BEGIN The data
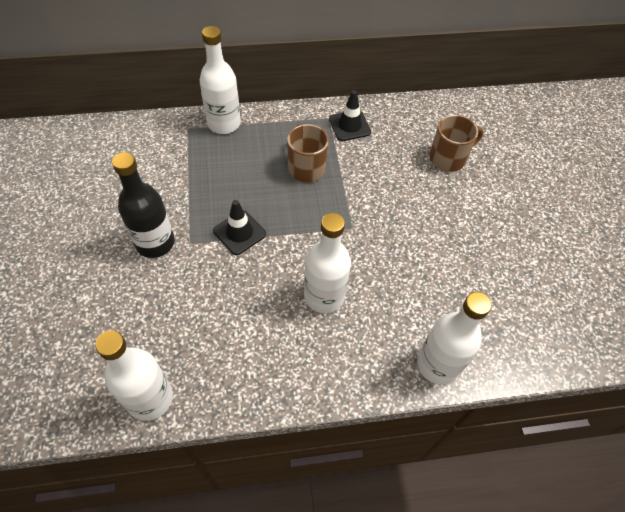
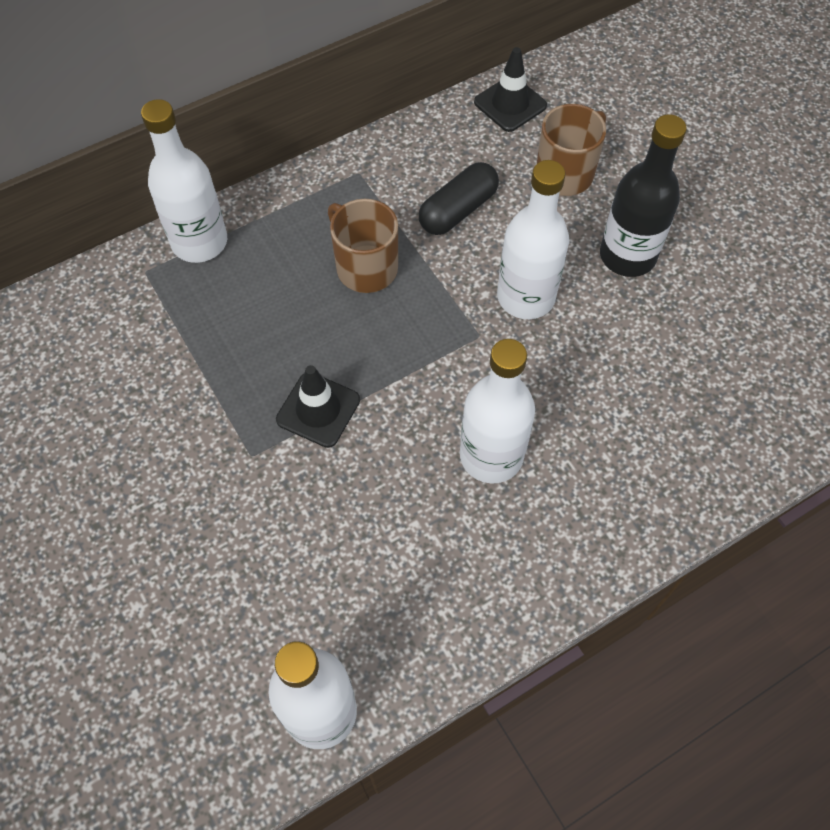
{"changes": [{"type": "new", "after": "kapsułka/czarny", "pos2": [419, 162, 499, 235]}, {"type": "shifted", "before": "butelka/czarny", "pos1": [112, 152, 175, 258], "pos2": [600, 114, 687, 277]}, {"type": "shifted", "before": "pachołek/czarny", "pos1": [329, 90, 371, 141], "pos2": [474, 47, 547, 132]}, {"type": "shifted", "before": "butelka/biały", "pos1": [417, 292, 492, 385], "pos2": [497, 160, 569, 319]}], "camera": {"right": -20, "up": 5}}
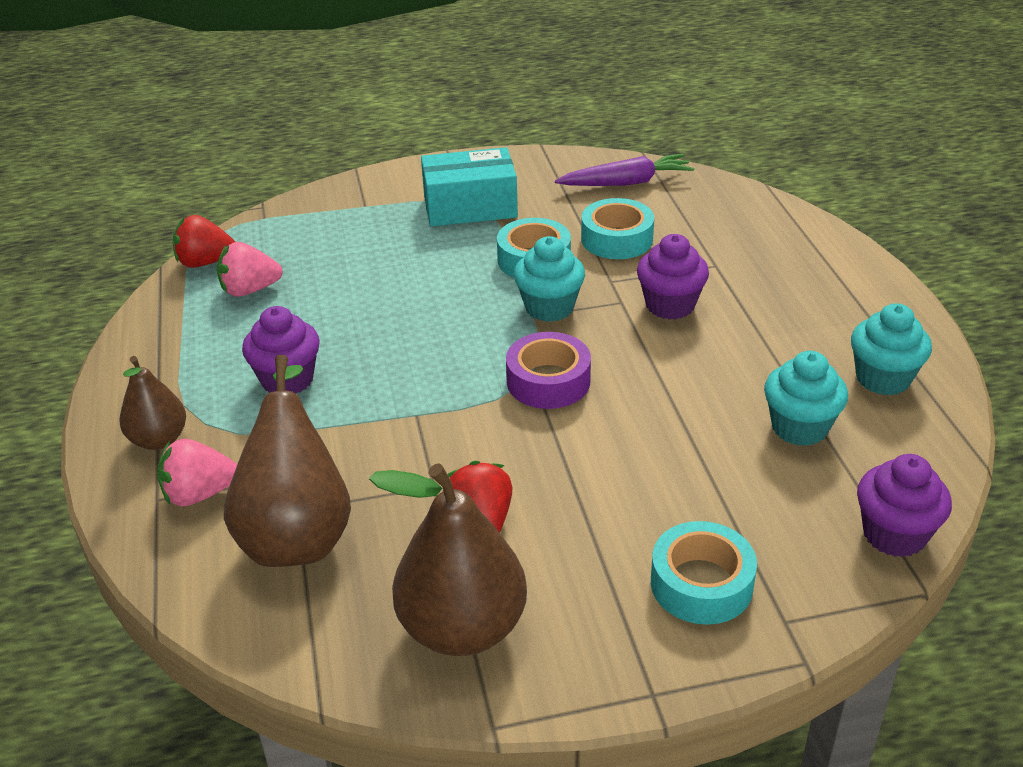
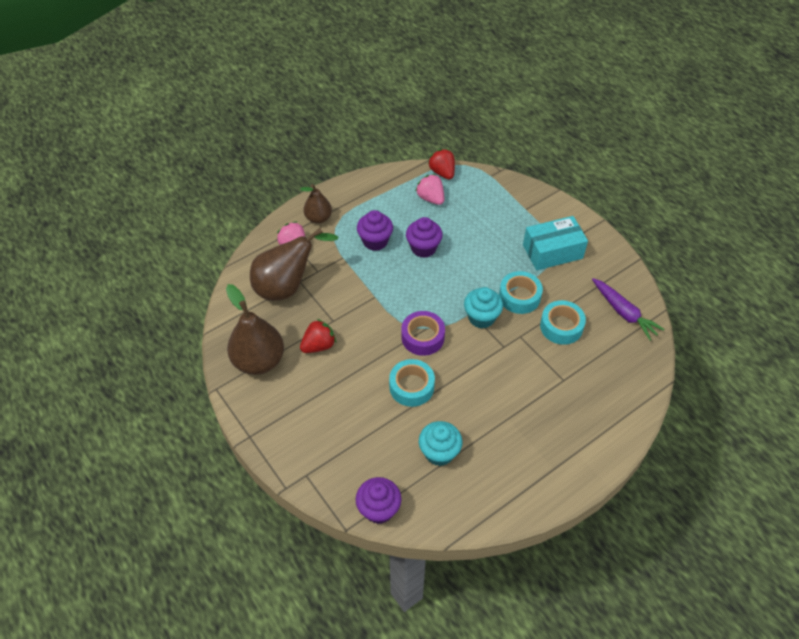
{"changes": [{"type": "gone", "before": "muffinka/turkusowy", "pos1": [851, 303, 932, 395]}, {"type": "shifted", "before": "muffinka/fioletowy", "pos1": [637, 234, 709, 320], "pos2": [406, 217, 443, 258]}, {"type": "shifted", "before": "taśma klejąca/turkusowy", "pos1": [651, 521, 757, 625], "pos2": [389, 359, 435, 407]}, {"type": "rotated", "before": "pudełko/turkusowy", "pos1": [421, 147, 518, 227], "pos2": [523, 216, 588, 270], "turn": -75}], "camera": {"right": 65, "up": 15}}
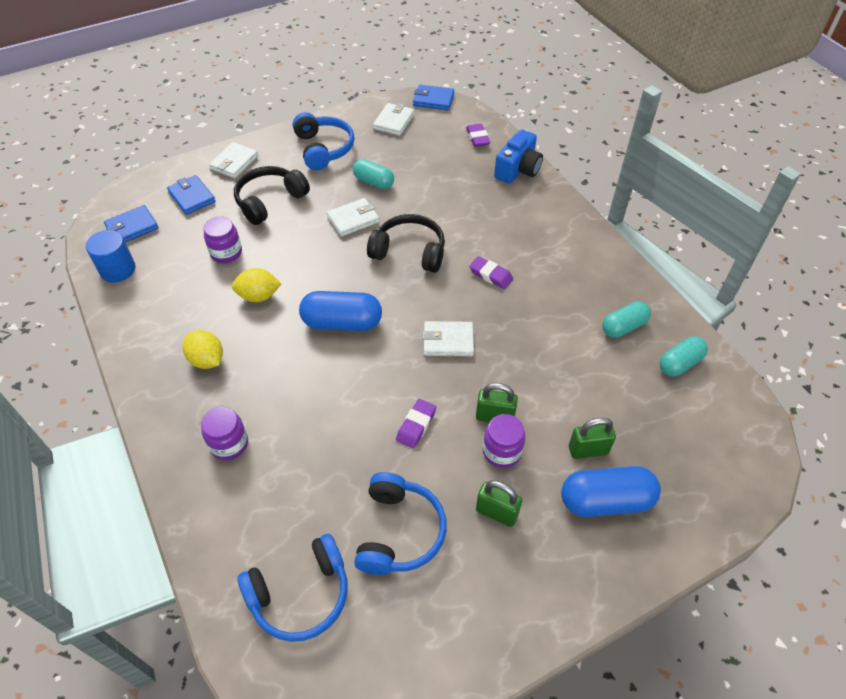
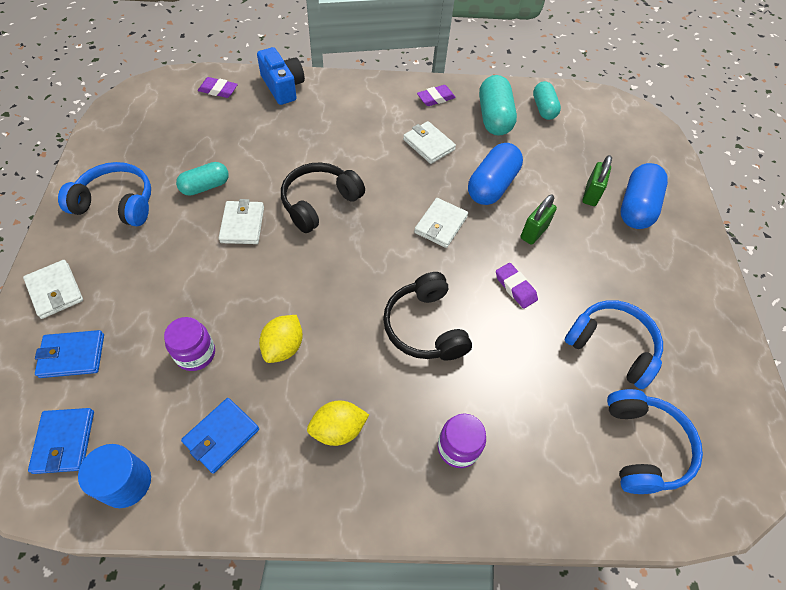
{"changes": [{"type": "gone", "before": "kłódka/zielony", "pos1": [476, 480, 522, 527]}, {"type": "gone", "before": "słoik/fioletowy", "pos1": [483, 414, 525, 468]}, {"type": "shifted", "before": "słuchawki/czarny", "pos1": [234, 166, 310, 225], "pos2": [383, 272, 472, 361]}, {"type": "shifted", "before": "kapsułka/niebieski", "pos1": [299, 291, 382, 331], "pos2": [468, 143, 523, 205]}, {"type": "shifted", "before": "portfel/biały", "pos1": [373, 103, 414, 136], "pos2": [403, 121, 456, 164]}, {"type": "shifted", "before": "portfel/niebieski", "pos1": [413, 85, 455, 110], "pos2": [181, 398, 259, 474]}, {"type": "shifted", "before": "gumka do mazania/fioletowy", "pos1": [469, 256, 513, 289], "pos2": [417, 85, 456, 106]}, {"type": "scaled", "before": "kapsułka/turkusowy", "pos1": [602, 302, 651, 338], "pos2": [479, 75, 517, 136], "scale": 1.53}], "camera": {"right": -65, "up": 5}}
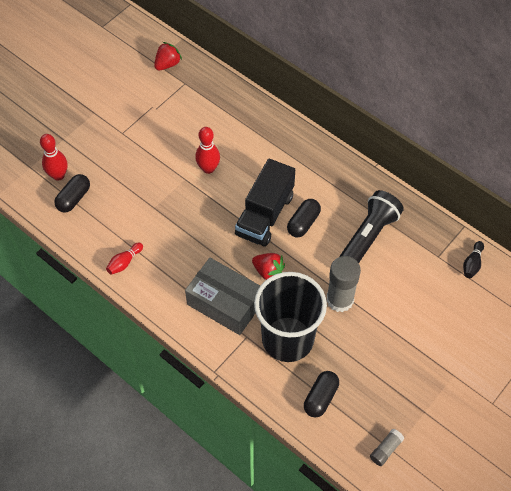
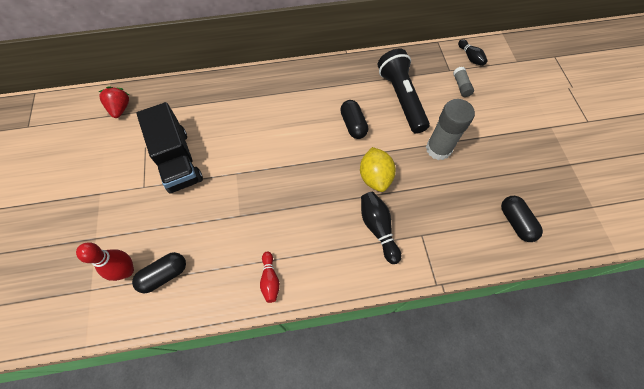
{"changes": [{"type": "gone", "before": "kręgiel/czerwony", "pos1": [195, 127, 220, 174]}, {"type": "gone", "before": "szklanka/czarny", "pos1": [254, 272, 327, 362]}, {"type": "shifted", "before": "ciężarówka/czarny", "pos1": [235, 159, 295, 246], "pos2": [136, 102, 203, 194]}, {"type": "shifted", "before": "klej w sztyfcie/szary", "pos1": [370, 429, 404, 466], "pos2": [453, 67, 474, 97]}, {"type": "swapped", "before": "pudełko/szary", "after": "kręgiel/czarny", "pos1": [185, 258, 260, 335], "pos2": [361, 192, 401, 264]}, {"type": "swapped", "before": "truskawka/czerwony", "after": "cytryna/żółty", "pos1": [252, 253, 285, 280], "pos2": [360, 147, 396, 192]}, {"type": "rotated", "before": "kapsułka/czarny", "pos1": [54, 174, 90, 212], "pos2": [132, 252, 186, 293], "turn": 75}], "camera": {"right": -50, "up": 5}}
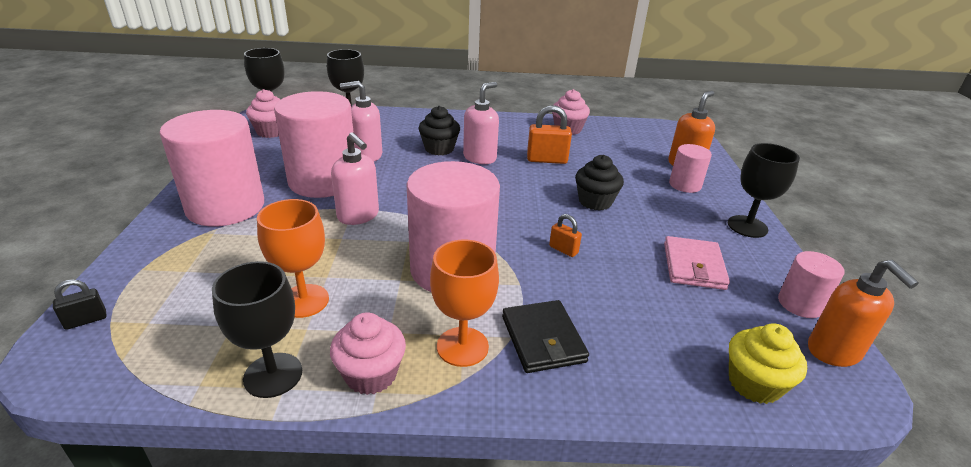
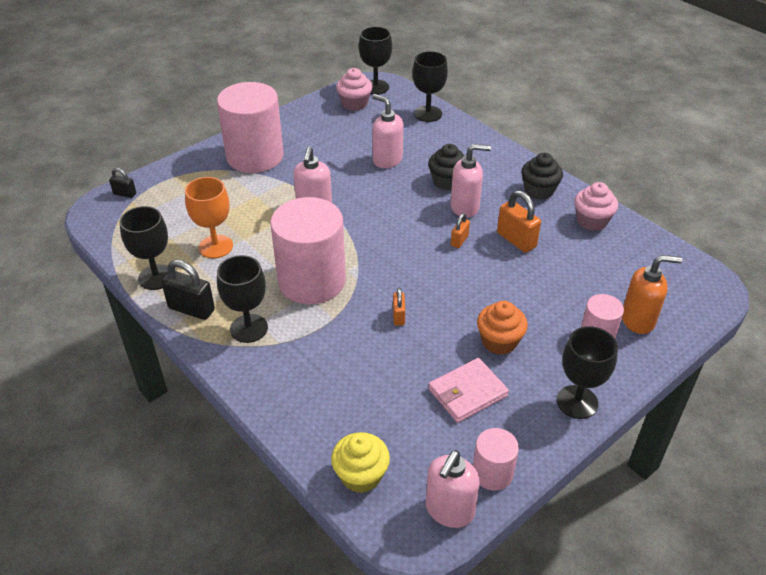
{"changes": [{"type": "gone", "before": "walec/różowy", "pos1": [274, 91, 355, 198]}, {"type": "gone", "before": "portfel/czarny", "pos1": [502, 300, 589, 373]}, {"type": "new", "after": "kłódka/pomarańczowy", "pos2": [451, 213, 470, 248]}, {"type": "new", "after": "muffinka/pomarańczowy", "pos2": [477, 301, 528, 355]}, {"type": "shifted", "before": "muffinka/czarny", "pos1": [575, 155, 624, 211], "pos2": [521, 153, 563, 200]}, {"type": "swapped", "before": "muffinka/różowy", "after": "kłódka/czarny", "pos1": [330, 312, 406, 395], "pos2": [161, 260, 215, 320]}, {"type": "repainted", "before": "kielich/pomarańczowy", "after": "kielich/czarny", "pos1": [430, 239, 499, 367], "pos2": [217, 255, 268, 343]}, {"type": "repainted", "before": "dozownik mydła/pomarańczowy", "after": "dozownik mydła/różowy", "pos1": [808, 260, 919, 367], "pos2": [426, 450, 480, 528]}], "camera": {"right": 50, "up": 10}}
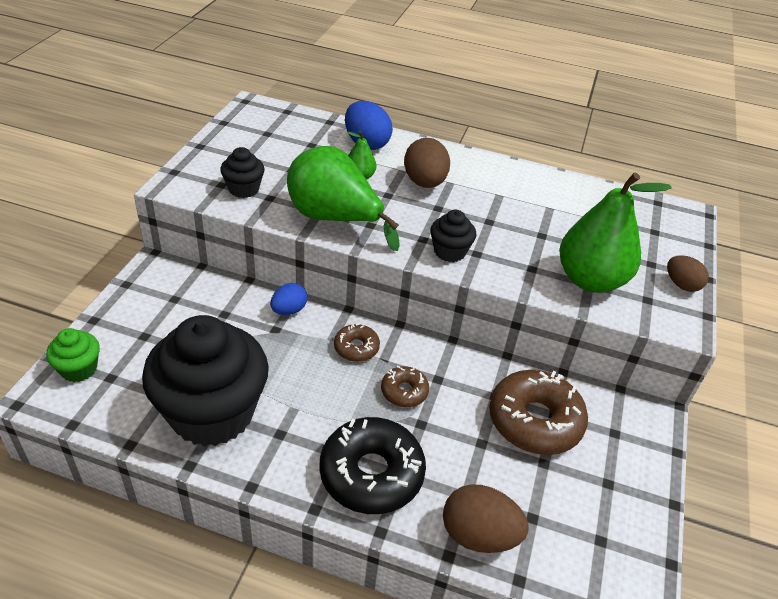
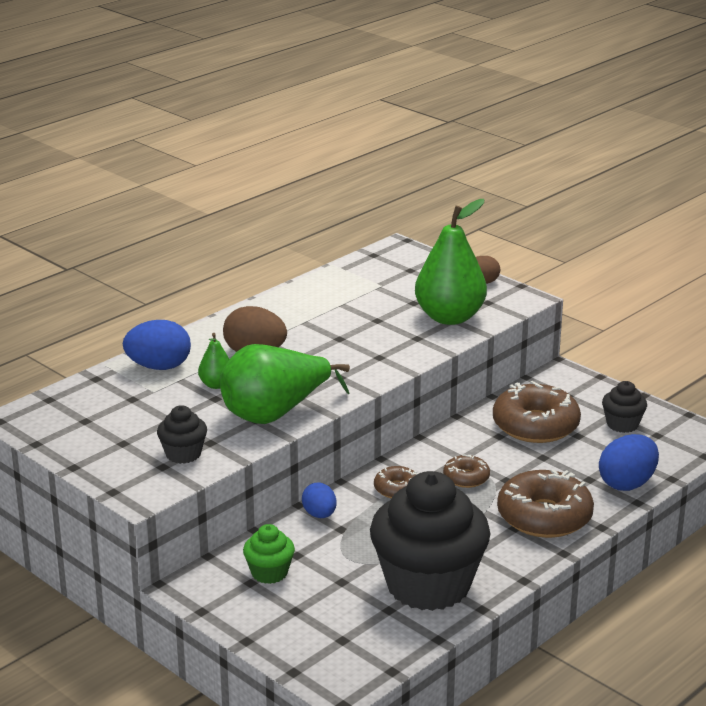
{"changes": [{"type": "shifted", "before": "muffinka/zielony", "pos1": [46, 328, 100, 382], "pos2": [243, 524, 295, 584]}, {"type": "shifted", "before": "muffinka/czarny", "pos1": [430, 210, 476, 262], "pos2": [602, 381, 647, 433]}, {"type": "repainted", "before": "donut/czarny", "after": "donut/brązowy", "pos1": [319, 417, 426, 514], "pos2": [497, 469, 594, 538]}, {"type": "repainted", "before": "jajko/brązowy", "after": "jajko/niebieski", "pos1": [443, 484, 528, 553], "pos2": [599, 434, 659, 491]}], "camera": {"right": -60, "up": -15}}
END The data
* Required work *
Without the pictures, repeat the listing above exactly.

* The answer *
{"changes": [{"type": "new", "after": "kapsułka/czarny", "pos2": [419, 162, 499, 235]}, {"type": "shifted", "before": "butelka/czarny", "pos1": [112, 152, 175, 258], "pos2": [600, 114, 687, 277]}, {"type": "shifted", "before": "pachołek/czarny", "pos1": [329, 90, 371, 141], "pos2": [474, 47, 547, 132]}, {"type": "shifted", "before": "butelka/biały", "pos1": [417, 292, 492, 385], "pos2": [497, 160, 569, 319]}], "camera": {"right": -20, "up": 5}}
{"changes": [{"type": "gone", "before": "muffinka/turkusowy", "pos1": [851, 303, 932, 395]}, {"type": "shifted", "before": "muffinka/fioletowy", "pos1": [637, 234, 709, 320], "pos2": [406, 217, 443, 258]}, {"type": "shifted", "before": "taśma klejąca/turkusowy", "pos1": [651, 521, 757, 625], "pos2": [389, 359, 435, 407]}, {"type": "rotated", "before": "pudełko/turkusowy", "pos1": [421, 147, 518, 227], "pos2": [523, 216, 588, 270], "turn": -75}], "camera": {"right": 65, "up": 15}}
{"changes": [{"type": "gone", "before": "kłódka/zielony", "pos1": [476, 480, 522, 527]}, {"type": "gone", "before": "słoik/fioletowy", "pos1": [483, 414, 525, 468]}, {"type": "shifted", "before": "słuchawki/czarny", "pos1": [234, 166, 310, 225], "pos2": [383, 272, 472, 361]}, {"type": "shifted", "before": "kapsułka/niebieski", "pos1": [299, 291, 382, 331], "pos2": [468, 143, 523, 205]}, {"type": "shifted", "before": "portfel/biały", "pos1": [373, 103, 414, 136], "pos2": [403, 121, 456, 164]}, {"type": "shifted", "before": "portfel/niebieski", "pos1": [413, 85, 455, 110], "pos2": [181, 398, 259, 474]}, {"type": "shifted", "before": "gumka do mazania/fioletowy", "pos1": [469, 256, 513, 289], "pos2": [417, 85, 456, 106]}, {"type": "scaled", "before": "kapsułka/turkusowy", "pos1": [602, 302, 651, 338], "pos2": [479, 75, 517, 136], "scale": 1.53}], "camera": {"right": -65, "up": 5}}
{"changes": [{"type": "gone", "before": "kręgiel/czerwony", "pos1": [195, 127, 220, 174]}, {"type": "gone", "before": "szklanka/czarny", "pos1": [254, 272, 327, 362]}, {"type": "shifted", "before": "ciężarówka/czarny", "pos1": [235, 159, 295, 246], "pos2": [136, 102, 203, 194]}, {"type": "shifted", "before": "klej w sztyfcie/szary", "pos1": [370, 429, 404, 466], "pos2": [453, 67, 474, 97]}, {"type": "swapped", "before": "pudełko/szary", "after": "kręgiel/czarny", "pos1": [185, 258, 260, 335], "pos2": [361, 192, 401, 264]}, {"type": "swapped", "before": "truskawka/czerwony", "after": "cytryna/żółty", "pos1": [252, 253, 285, 280], "pos2": [360, 147, 396, 192]}, {"type": "rotated", "before": "kapsułka/czarny", "pos1": [54, 174, 90, 212], "pos2": [132, 252, 186, 293], "turn": 75}], "camera": {"right": -50, "up": 5}}
{"changes": [{"type": "gone", "before": "walec/różowy", "pos1": [274, 91, 355, 198]}, {"type": "gone", "before": "portfel/czarny", "pos1": [502, 300, 589, 373]}, {"type": "new", "after": "kłódka/pomarańczowy", "pos2": [451, 213, 470, 248]}, {"type": "new", "after": "muffinka/pomarańczowy", "pos2": [477, 301, 528, 355]}, {"type": "shifted", "before": "muffinka/czarny", "pos1": [575, 155, 624, 211], "pos2": [521, 153, 563, 200]}, {"type": "swapped", "before": "muffinka/różowy", "after": "kłódka/czarny", "pos1": [330, 312, 406, 395], "pos2": [161, 260, 215, 320]}, {"type": "repainted", "before": "kielich/pomarańczowy", "after": "kielich/czarny", "pos1": [430, 239, 499, 367], "pos2": [217, 255, 268, 343]}, {"type": "repainted", "before": "dozownik mydła/pomarańczowy", "after": "dozownik mydła/różowy", "pos1": [808, 260, 919, 367], "pos2": [426, 450, 480, 528]}], "camera": {"right": 50, "up": 10}}
{"changes": [{"type": "shifted", "before": "muffinka/zielony", "pos1": [46, 328, 100, 382], "pos2": [243, 524, 295, 584]}, {"type": "shifted", "before": "muffinka/czarny", "pos1": [430, 210, 476, 262], "pos2": [602, 381, 647, 433]}, {"type": "repainted", "before": "donut/czarny", "after": "donut/brązowy", "pos1": [319, 417, 426, 514], "pos2": [497, 469, 594, 538]}, {"type": "repainted", "before": "jajko/brązowy", "after": "jajko/niebieski", "pos1": [443, 484, 528, 553], "pos2": [599, 434, 659, 491]}], "camera": {"right": -60, "up": -15}}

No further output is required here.